**TASK:**
I need every line that includes the word "brick" copied from the material.

**RECORDED INFORMATION:**

━━━━━━

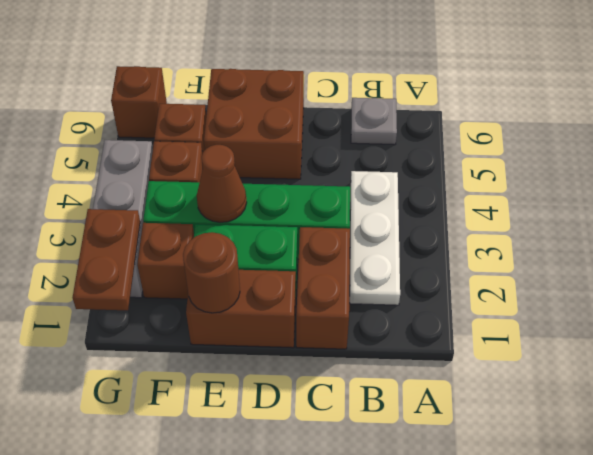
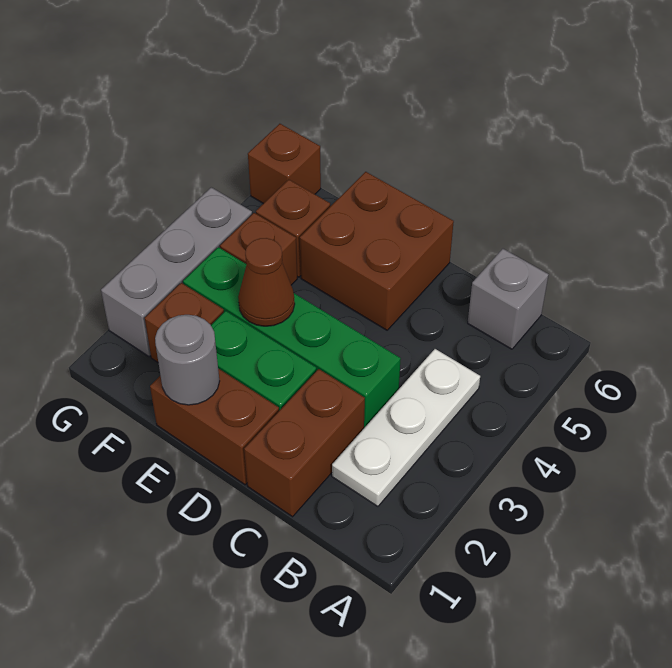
grey plate B6 level 1 -> grey brick B6 level 1
brown round brick E1 level 2 -> grey round brick E1 level 2
brown plate G1:G2 level 2 -> none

━━━━━━

**WRITTEN ANSWER:**
grey plate B6 level 1 -> grey brick B6 level 1
brown round brick E1 level 2 -> grey round brick E1 level 2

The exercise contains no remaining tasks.